What is being asked:
All records must be quoted exactly. Omit the pictures.
»»
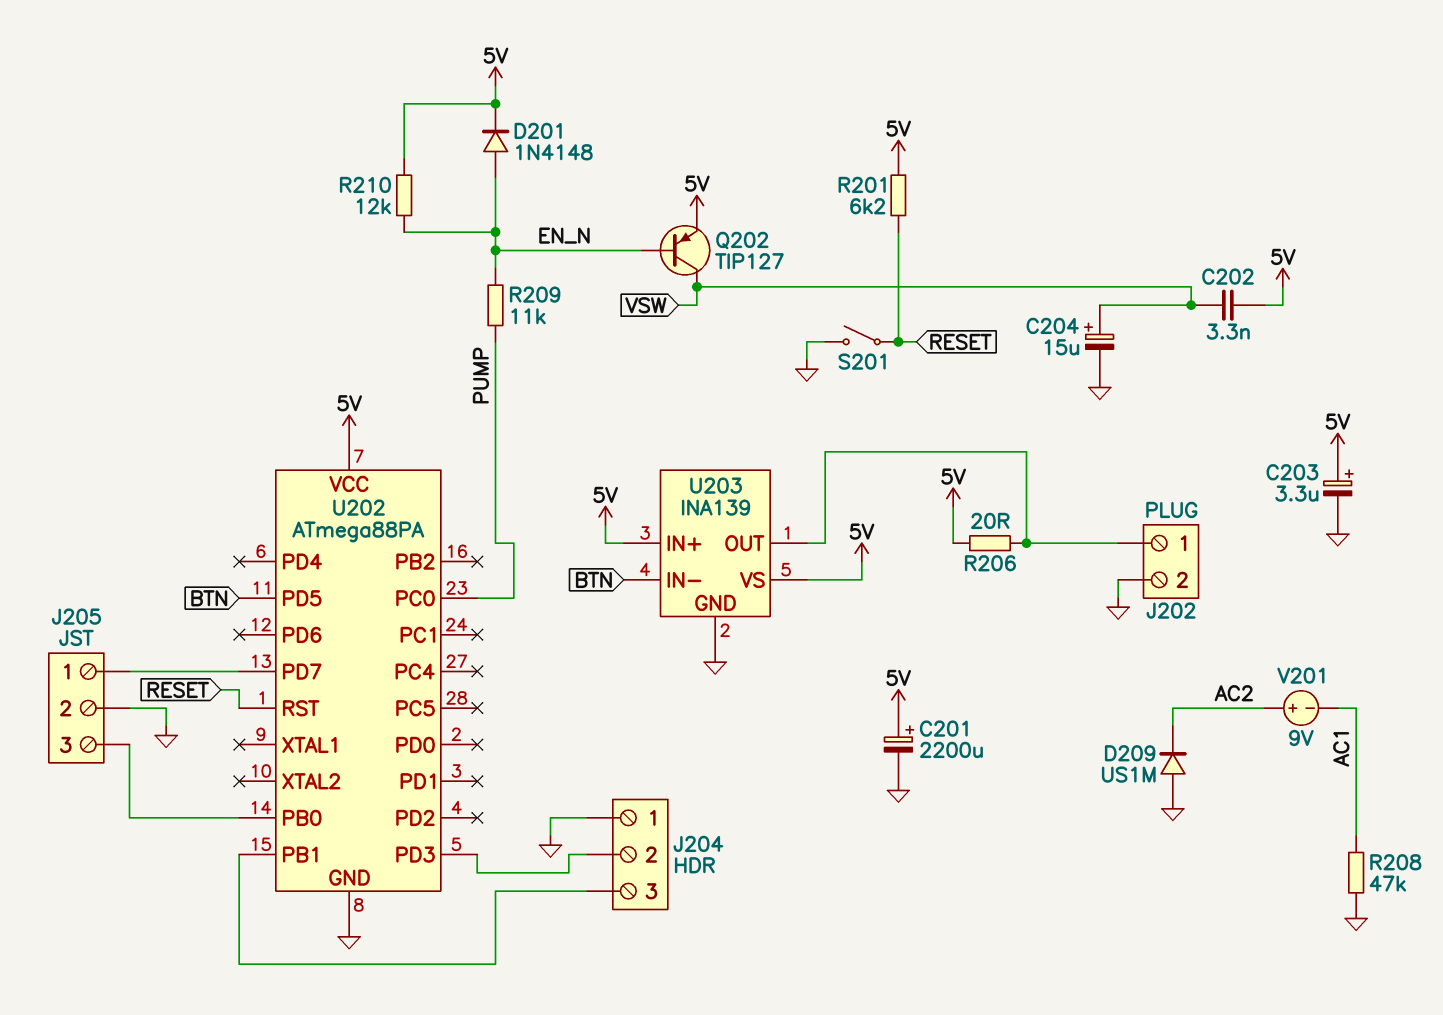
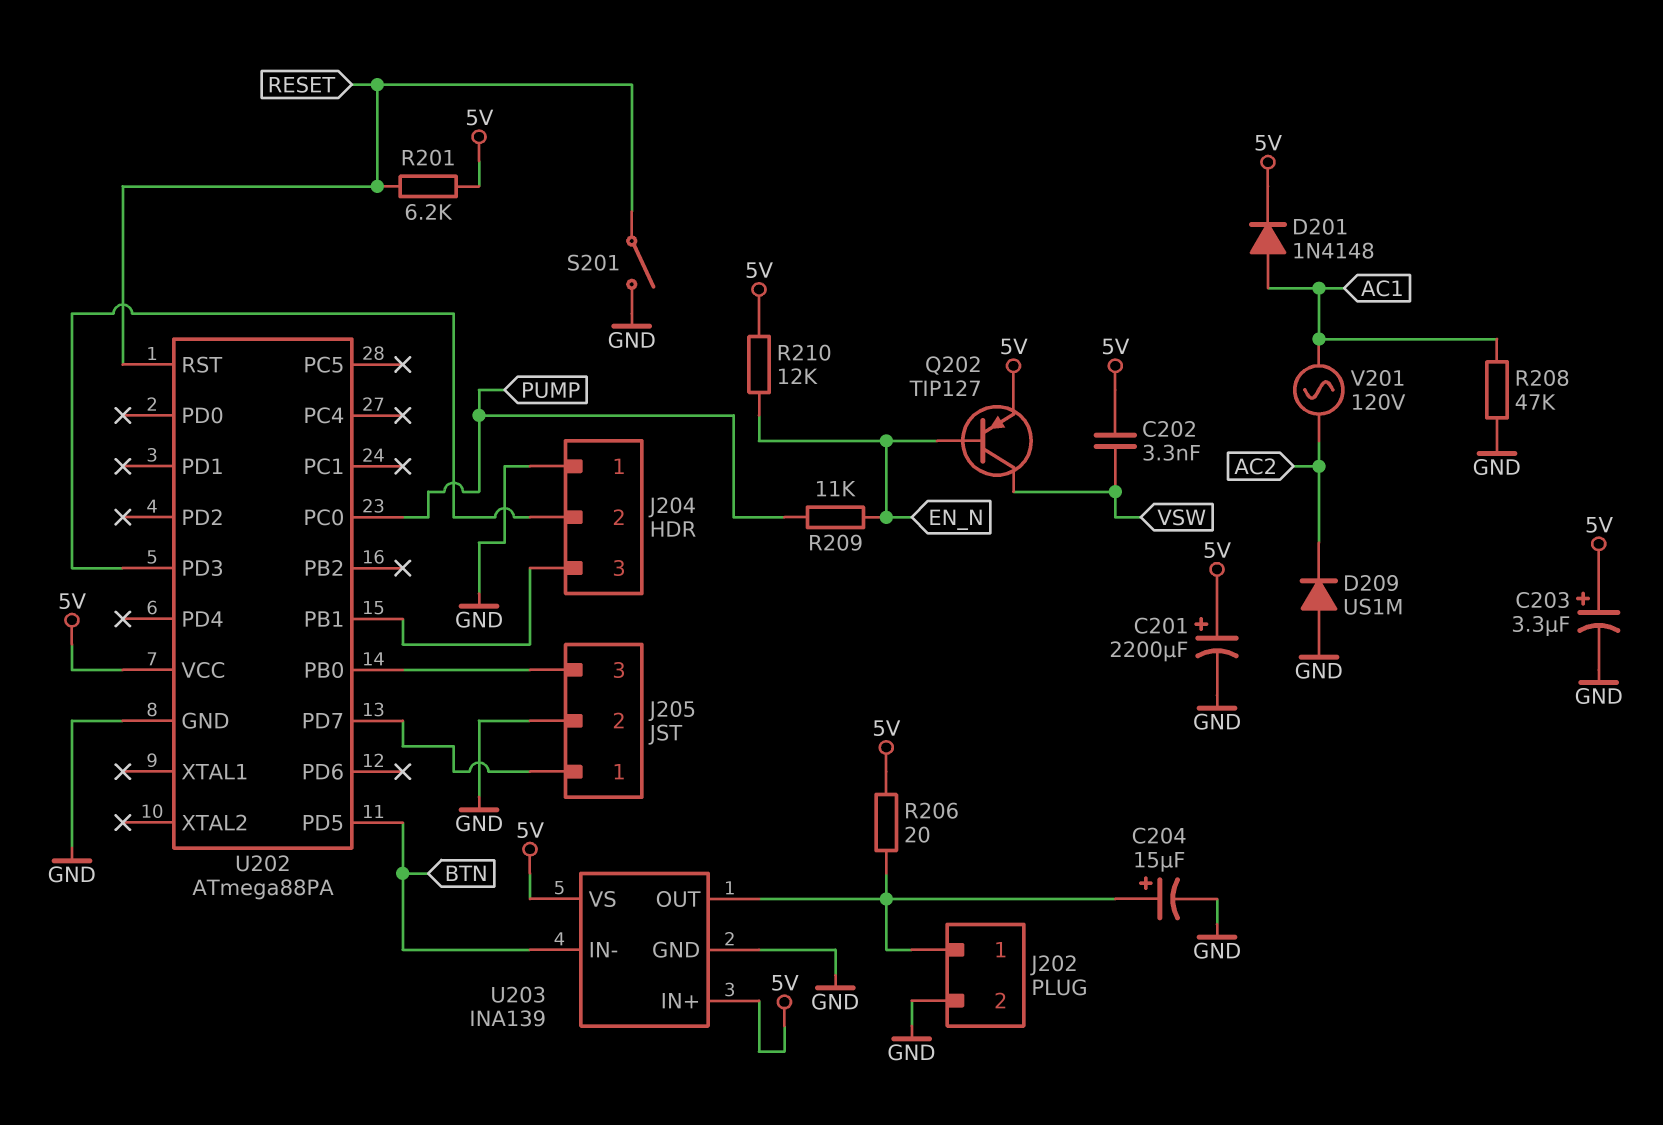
C204: 15uF (plus VSW, minus GND) -> 15uF (plus J202/1, minus GND)
D201: diode 1N4148 (A EN_N, K 5V) -> diode 1N4148 (A AC1, K 5V)
V201: 9V (plus AC2, minus AC1) -> AC 120V (AC1, AC2)

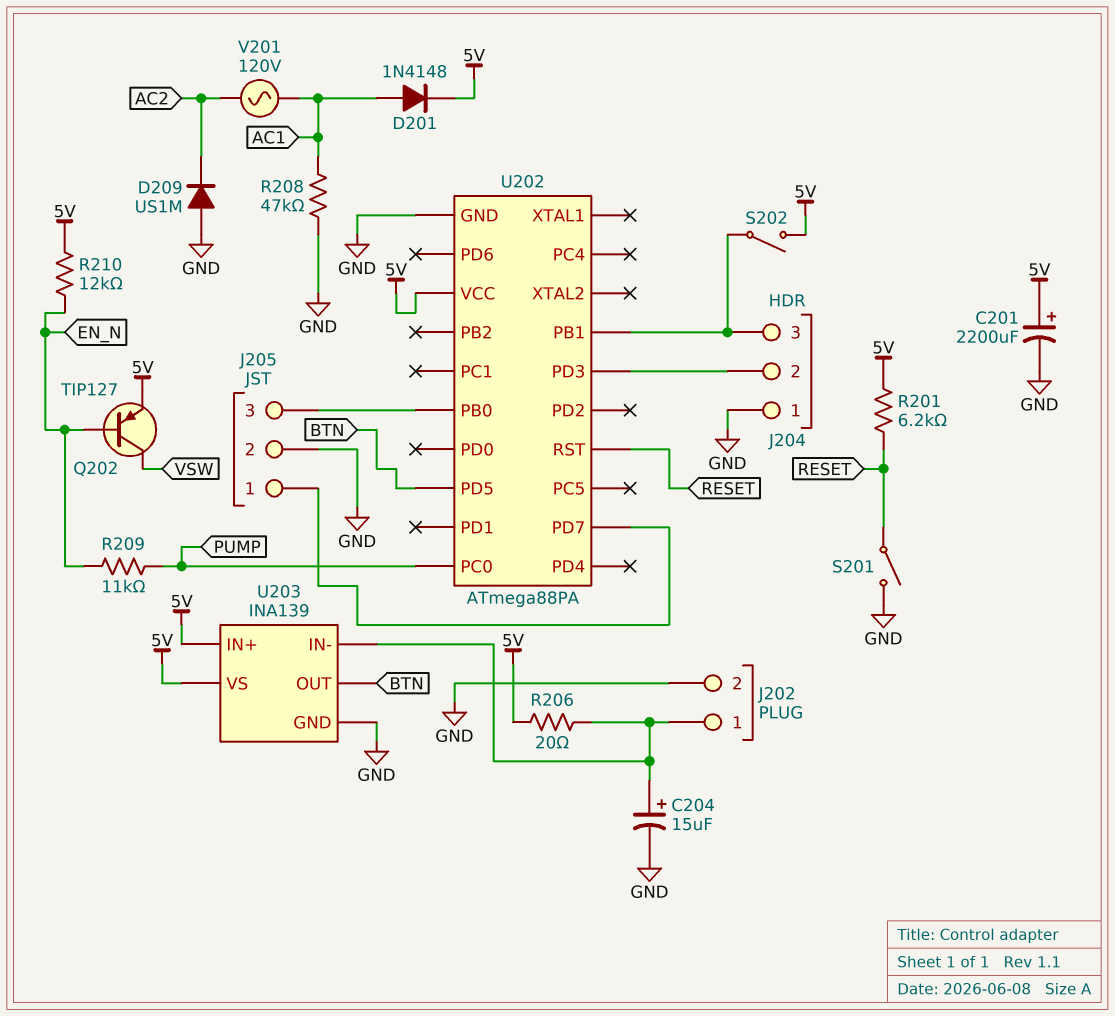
C202: 3.3nF (5V, VSW) -> none
C203: 3.3uF (plus 5V, minus GND) -> none
S202: none -> switch (5V, J204/3)
U203 pin IN-: BTN -> J202/1
U203 pin OUT: J202/1 -> BTN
««
Expected answer:
C204: 15uF (plus VSW, minus GND) -> 15uF (plus J202/1, minus GND)
D201: diode 1N4148 (A EN_N, K 5V) -> diode 1N4148 (A AC1, K 5V)
V201: 9V (plus AC2, minus AC1) -> AC 120V (AC1, AC2)

C202: 3.3nF (5V, VSW) -> none
C203: 3.3uF (plus 5V, minus GND) -> none
S202: none -> switch (5V, J204/3)
U203 pin IN-: BTN -> J202/1
U203 pin OUT: J202/1 -> BTN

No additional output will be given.